◆ **Problem to work on**:
Copy out all lines from the entries below in which "yellow" occurs.

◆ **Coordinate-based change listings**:

=== Section Start ===

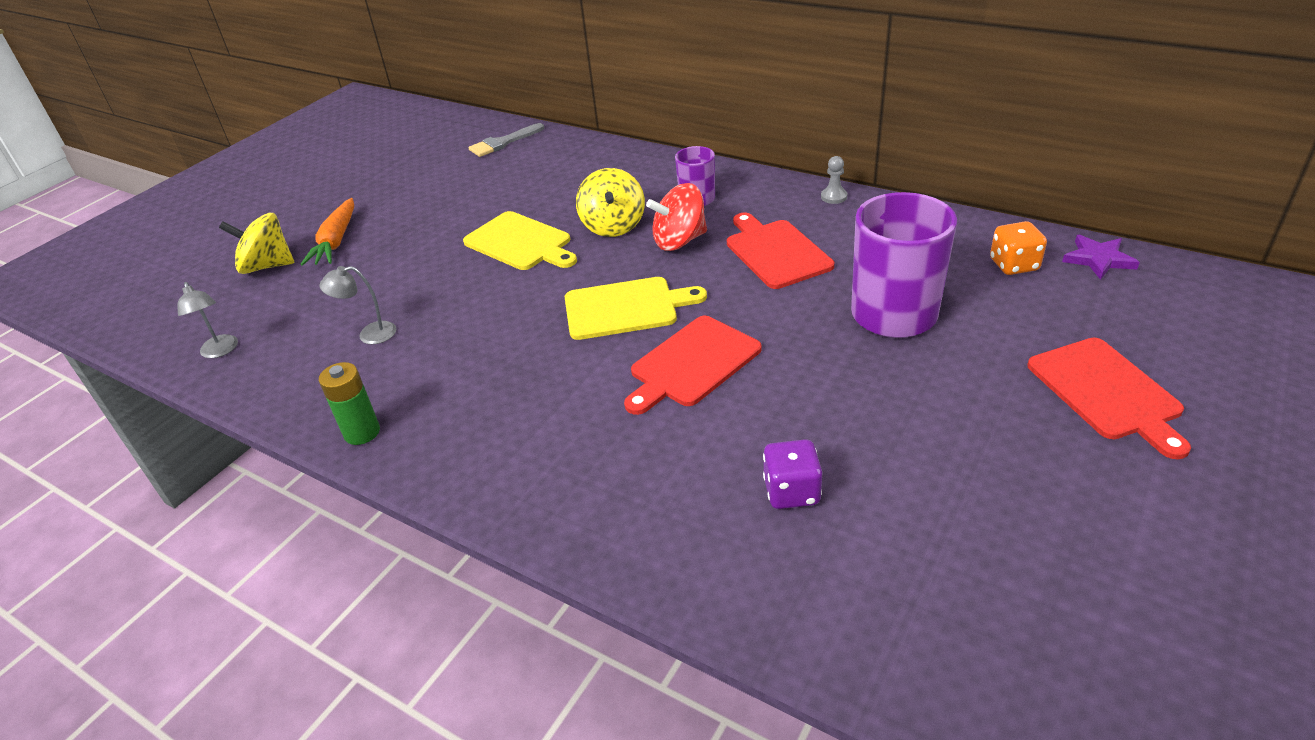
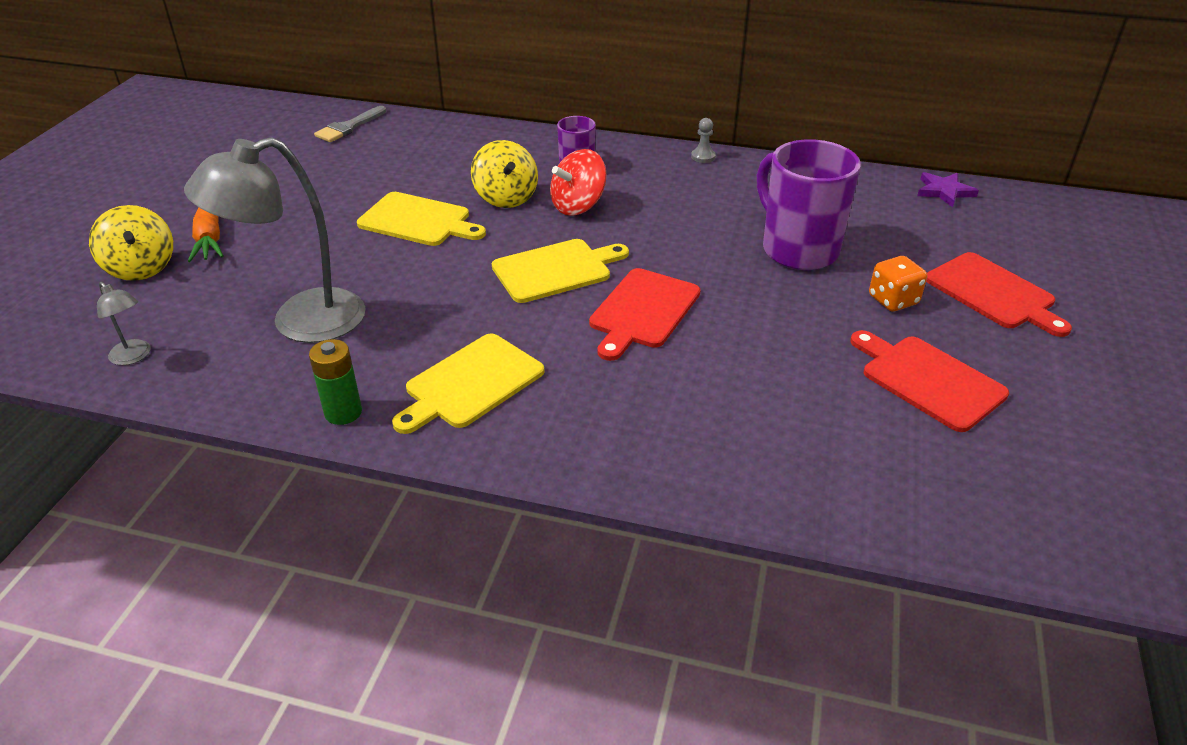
camera: 20 degrees left, 0 degrees up
(267, 266) = (141, 268): yellow spinning top -> yellow spinning top turned 105 degrees counterclockwise
(369, 334) = (300, 322): grey lamp -> grey lamp, size x2.33
(489, 420) = (471, 383): none -> yellow cutting board
(775, 252) = (673, 208): red cutting board -> red cutting board (928, 380)
(791, 492) = (780, 404): purple dice -> none
(1013, 265) = (880, 202): orange dice -> orange dice (893, 300)

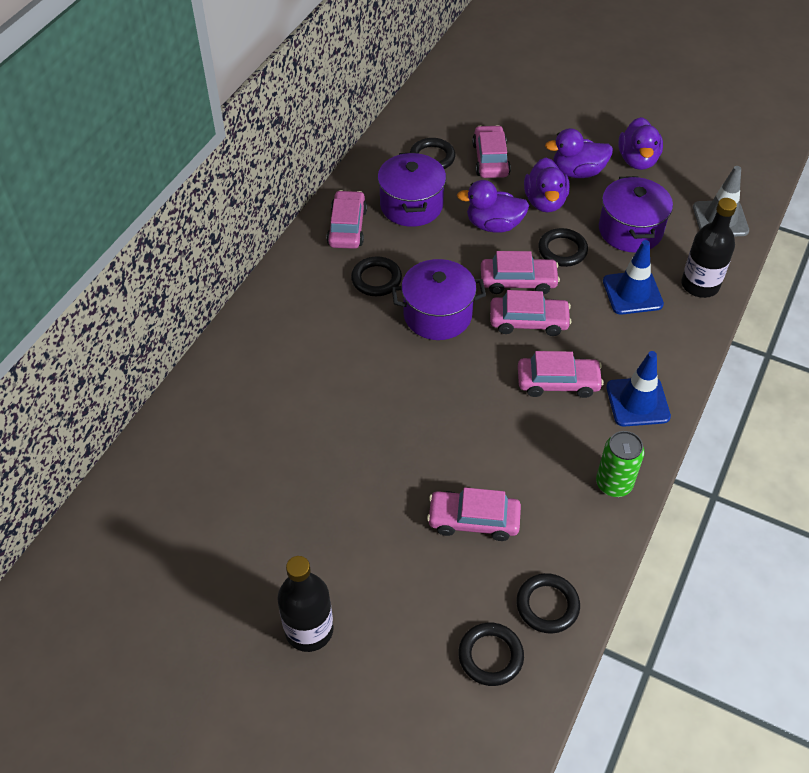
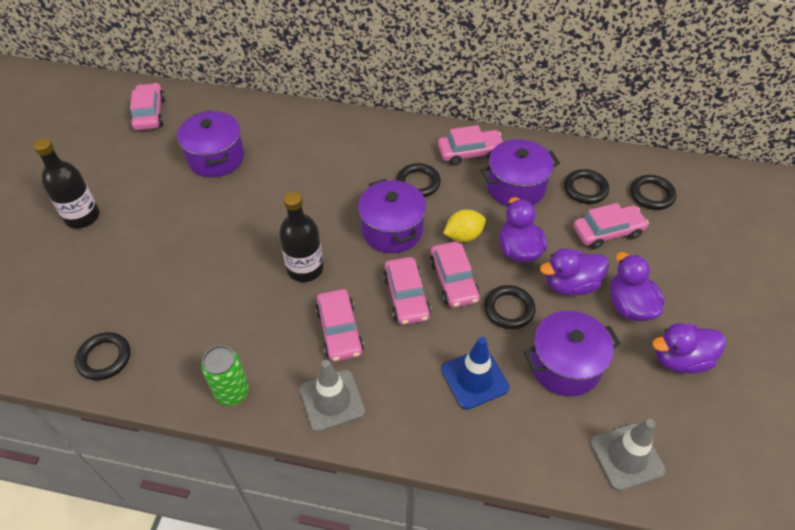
camera: 75 degrees right, 0 degrees up
(257, 465) = (216, 158): none -> purple pot
(463, 260) = (463, 236): none -> yellow lemon
(473, 520) = (182, 294): pink car -> pink car (149, 113)
(490, 656) = (59, 327): black ring -> black ring (652, 195)
(637, 402) = (332, 400): blue traffic cone -> grey traffic cone
(700, 285) = (511, 443): black bottle -> black bottle (305, 269)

=== Section End ===

◆ **Result for this task**:
(267, 266) = (141, 268): yellow spinning top -> yellow spinning top turned 105 degrees counterclockwise
(489, 420) = (471, 383): none -> yellow cutting board
(463, 260) = (463, 236): none -> yellow lemon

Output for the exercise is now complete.